- [Requirement]
Each record must come back unchanged in your answer, stripped of its images.
*** Listed records ***
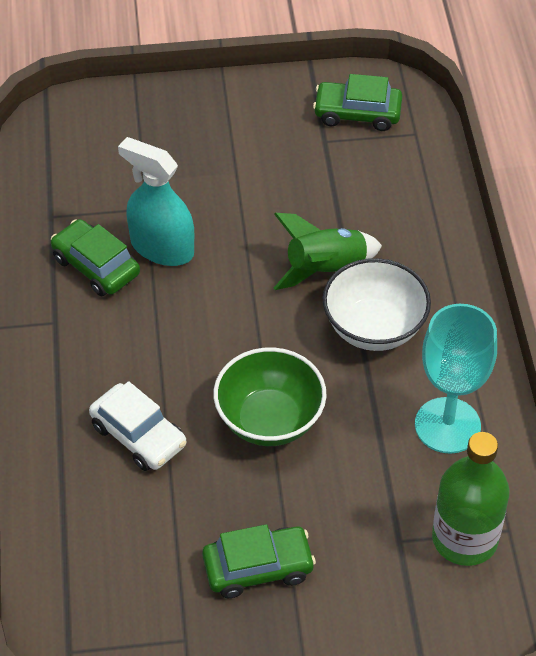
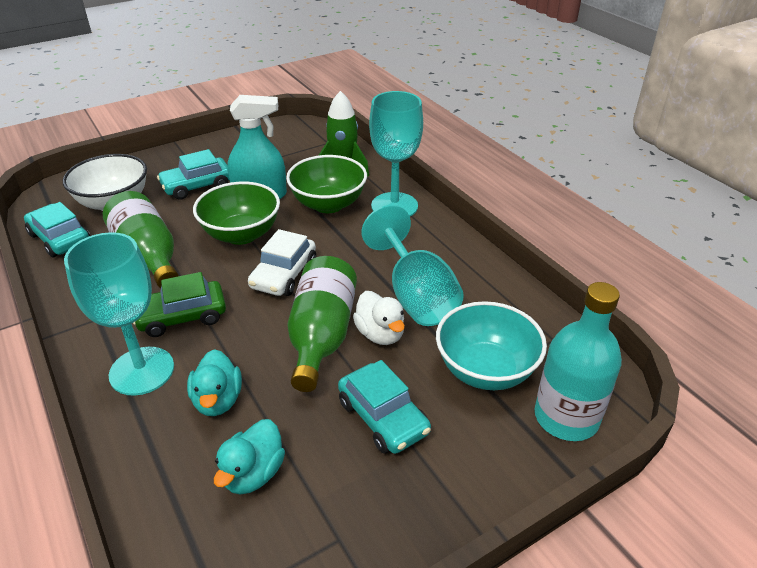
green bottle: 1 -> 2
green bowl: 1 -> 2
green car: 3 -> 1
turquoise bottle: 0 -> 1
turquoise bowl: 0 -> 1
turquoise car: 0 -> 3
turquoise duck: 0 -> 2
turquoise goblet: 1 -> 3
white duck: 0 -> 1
***
- [Exercise solution]
green bottle: 1 -> 2
green bowl: 1 -> 2
green car: 3 -> 1
turquoise bottle: 0 -> 1
turquoise bowl: 0 -> 1
turquoise car: 0 -> 3
turquoise duck: 0 -> 2
turquoise goblet: 1 -> 3
white duck: 0 -> 1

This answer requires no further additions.